--- Given data ---
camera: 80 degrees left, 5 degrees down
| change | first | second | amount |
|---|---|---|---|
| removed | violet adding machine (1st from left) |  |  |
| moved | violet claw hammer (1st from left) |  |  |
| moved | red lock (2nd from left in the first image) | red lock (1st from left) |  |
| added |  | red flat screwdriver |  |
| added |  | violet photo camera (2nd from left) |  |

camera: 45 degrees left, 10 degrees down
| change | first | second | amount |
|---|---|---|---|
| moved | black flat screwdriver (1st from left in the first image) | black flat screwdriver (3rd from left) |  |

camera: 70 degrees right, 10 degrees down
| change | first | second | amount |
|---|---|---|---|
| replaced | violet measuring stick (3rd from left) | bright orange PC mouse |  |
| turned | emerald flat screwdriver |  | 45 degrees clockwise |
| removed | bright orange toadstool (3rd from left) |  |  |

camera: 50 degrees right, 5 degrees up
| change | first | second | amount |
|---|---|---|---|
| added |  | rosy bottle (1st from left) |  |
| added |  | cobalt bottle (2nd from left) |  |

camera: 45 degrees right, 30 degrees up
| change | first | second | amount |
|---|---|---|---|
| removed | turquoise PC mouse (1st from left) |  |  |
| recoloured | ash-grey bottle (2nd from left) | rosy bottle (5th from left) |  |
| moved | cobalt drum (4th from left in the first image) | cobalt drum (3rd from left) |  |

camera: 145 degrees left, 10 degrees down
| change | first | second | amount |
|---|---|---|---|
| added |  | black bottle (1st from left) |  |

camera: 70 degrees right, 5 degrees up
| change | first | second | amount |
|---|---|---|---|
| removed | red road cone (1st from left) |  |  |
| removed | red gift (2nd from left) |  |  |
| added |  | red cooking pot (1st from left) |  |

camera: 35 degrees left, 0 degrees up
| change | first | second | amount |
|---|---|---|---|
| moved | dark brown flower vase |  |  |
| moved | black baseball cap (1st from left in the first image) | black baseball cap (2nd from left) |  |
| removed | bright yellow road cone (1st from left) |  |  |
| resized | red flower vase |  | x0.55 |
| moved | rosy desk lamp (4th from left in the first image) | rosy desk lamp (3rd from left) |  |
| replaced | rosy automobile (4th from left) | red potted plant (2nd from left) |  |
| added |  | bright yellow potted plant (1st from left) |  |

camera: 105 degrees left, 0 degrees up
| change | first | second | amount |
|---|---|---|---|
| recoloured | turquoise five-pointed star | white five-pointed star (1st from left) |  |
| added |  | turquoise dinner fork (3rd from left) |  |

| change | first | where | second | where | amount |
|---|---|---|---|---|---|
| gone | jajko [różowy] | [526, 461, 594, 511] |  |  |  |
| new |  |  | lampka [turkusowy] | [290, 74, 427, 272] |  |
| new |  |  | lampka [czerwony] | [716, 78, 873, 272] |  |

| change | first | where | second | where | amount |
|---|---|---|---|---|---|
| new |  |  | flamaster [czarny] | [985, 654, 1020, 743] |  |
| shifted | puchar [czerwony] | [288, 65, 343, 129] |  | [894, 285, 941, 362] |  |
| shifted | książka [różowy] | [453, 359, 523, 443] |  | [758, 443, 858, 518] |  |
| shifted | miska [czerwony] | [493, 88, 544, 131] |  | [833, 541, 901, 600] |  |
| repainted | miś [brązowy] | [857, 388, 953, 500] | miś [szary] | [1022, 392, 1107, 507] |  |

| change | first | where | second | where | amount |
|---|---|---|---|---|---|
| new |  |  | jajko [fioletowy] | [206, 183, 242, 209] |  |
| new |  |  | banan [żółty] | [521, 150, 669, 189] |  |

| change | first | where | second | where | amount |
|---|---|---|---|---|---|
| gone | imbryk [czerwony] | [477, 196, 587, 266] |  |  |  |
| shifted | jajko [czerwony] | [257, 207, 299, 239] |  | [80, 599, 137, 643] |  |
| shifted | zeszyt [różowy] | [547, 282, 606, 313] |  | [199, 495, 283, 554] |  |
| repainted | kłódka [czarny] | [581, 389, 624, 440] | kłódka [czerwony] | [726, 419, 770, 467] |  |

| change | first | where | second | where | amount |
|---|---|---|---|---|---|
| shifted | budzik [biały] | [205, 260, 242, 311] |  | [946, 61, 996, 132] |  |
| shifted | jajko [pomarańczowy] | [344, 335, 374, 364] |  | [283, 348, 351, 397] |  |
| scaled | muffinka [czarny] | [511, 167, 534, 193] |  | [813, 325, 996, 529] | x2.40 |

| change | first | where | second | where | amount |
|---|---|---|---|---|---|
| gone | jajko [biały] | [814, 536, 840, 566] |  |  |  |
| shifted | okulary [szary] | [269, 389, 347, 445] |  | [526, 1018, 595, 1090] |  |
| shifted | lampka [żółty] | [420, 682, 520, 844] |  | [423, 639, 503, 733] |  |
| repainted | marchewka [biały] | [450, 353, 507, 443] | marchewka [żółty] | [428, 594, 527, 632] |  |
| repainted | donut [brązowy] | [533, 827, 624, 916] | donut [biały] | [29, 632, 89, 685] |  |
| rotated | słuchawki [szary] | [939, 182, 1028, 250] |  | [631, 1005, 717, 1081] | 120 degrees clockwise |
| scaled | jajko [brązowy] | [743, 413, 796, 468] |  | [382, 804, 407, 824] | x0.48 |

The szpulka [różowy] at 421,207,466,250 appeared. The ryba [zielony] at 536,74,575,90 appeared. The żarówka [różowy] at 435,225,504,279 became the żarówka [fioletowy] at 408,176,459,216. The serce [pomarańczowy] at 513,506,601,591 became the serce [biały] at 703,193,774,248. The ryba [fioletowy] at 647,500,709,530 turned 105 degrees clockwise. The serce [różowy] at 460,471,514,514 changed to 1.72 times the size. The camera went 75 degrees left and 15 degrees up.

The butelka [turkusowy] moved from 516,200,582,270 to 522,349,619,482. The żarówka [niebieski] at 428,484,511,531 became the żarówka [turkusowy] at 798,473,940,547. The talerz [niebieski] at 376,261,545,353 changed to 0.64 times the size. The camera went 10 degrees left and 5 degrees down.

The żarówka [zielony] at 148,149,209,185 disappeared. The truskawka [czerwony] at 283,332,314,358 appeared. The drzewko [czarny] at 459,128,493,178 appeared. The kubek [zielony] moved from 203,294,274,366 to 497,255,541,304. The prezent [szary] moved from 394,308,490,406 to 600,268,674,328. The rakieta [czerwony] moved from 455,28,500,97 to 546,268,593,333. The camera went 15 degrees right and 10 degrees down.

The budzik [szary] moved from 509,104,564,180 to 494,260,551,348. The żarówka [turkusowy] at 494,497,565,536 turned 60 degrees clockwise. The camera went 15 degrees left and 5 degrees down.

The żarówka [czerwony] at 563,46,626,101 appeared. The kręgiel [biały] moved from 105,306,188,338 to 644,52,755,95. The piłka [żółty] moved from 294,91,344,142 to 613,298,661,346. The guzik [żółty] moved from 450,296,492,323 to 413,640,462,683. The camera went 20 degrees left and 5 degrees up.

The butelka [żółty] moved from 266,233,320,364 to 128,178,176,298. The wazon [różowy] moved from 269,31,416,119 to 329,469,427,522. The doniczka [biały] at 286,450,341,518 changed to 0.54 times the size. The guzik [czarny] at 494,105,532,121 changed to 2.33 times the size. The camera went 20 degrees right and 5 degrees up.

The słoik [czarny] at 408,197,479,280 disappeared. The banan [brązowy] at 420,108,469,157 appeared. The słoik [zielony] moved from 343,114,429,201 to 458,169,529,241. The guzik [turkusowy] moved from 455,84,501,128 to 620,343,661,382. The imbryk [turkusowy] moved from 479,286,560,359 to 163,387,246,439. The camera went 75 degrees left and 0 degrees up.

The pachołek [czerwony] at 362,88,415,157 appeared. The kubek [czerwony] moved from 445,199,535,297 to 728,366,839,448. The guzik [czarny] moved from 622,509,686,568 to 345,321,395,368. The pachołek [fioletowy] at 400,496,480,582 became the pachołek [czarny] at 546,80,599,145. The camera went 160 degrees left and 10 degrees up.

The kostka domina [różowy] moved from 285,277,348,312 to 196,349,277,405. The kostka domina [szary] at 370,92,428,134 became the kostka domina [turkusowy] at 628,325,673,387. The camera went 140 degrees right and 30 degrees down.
---
*Instructions for the task*. Taking the entries above, print exactly the lines starting at the line with "violet claw hammer" and ending at the line with "red flat screwdriver", both included.

*Answer to the exercise*.
| moved | violet claw hammer (1st from left) |  |  |
| moved | red lock (2nd from left in the first image) | red lock (1st from left) |  |
| added |  | red flat screwdriver |  |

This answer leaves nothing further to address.